### WHAT TO PRODUCE
Please reproduce, exactly as given, the lines running from the start of the data to the line containing "yellow nut [590,388,622,420]", inclusive, and omit the pictures.

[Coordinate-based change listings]
%%
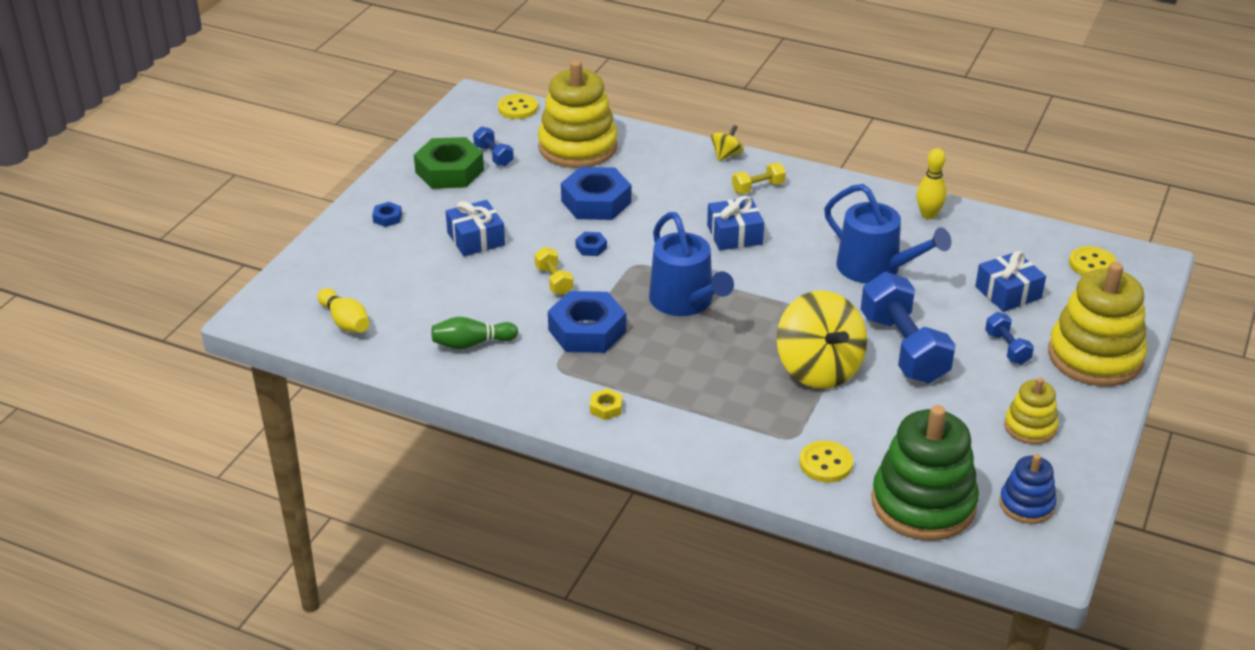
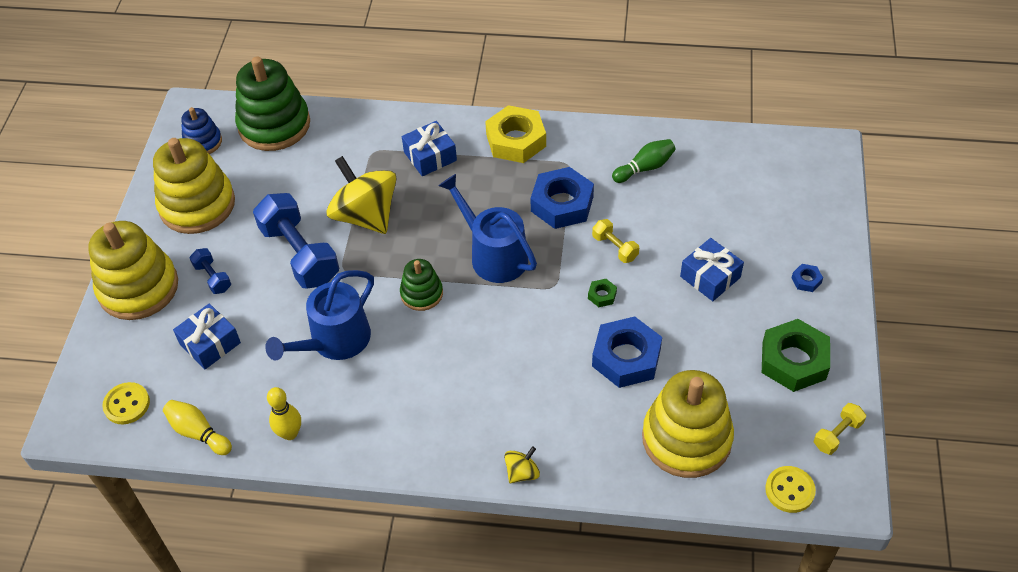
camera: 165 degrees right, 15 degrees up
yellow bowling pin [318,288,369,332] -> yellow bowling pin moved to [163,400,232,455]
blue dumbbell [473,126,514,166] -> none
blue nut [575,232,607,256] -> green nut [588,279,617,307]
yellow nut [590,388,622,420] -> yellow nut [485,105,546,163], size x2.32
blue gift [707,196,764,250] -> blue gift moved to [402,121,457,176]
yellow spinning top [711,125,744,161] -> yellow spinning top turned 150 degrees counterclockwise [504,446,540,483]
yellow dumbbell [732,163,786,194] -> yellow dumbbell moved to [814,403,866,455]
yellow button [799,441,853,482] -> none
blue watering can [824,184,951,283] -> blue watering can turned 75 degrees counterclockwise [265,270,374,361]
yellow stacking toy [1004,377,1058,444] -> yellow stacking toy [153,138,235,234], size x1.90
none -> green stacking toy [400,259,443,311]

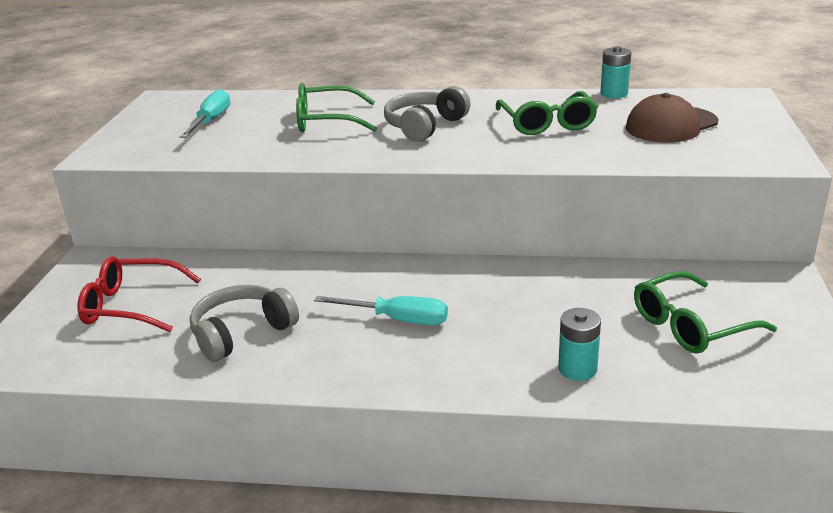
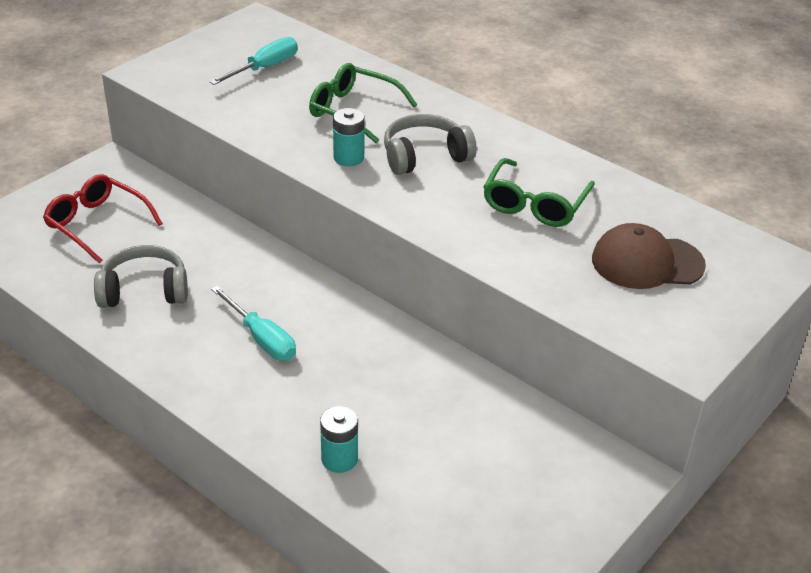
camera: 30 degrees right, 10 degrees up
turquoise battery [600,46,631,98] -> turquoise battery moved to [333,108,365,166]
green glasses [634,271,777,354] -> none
%%
### RESPONSE TO THE TASK
camera: 165 degrees right, 15 degrees up
yellow bowling pin [318,288,369,332] -> yellow bowling pin moved to [163,400,232,455]
blue dumbbell [473,126,514,166] -> none
blue nut [575,232,607,256] -> green nut [588,279,617,307]
yellow nut [590,388,622,420] -> yellow nut [485,105,546,163], size x2.32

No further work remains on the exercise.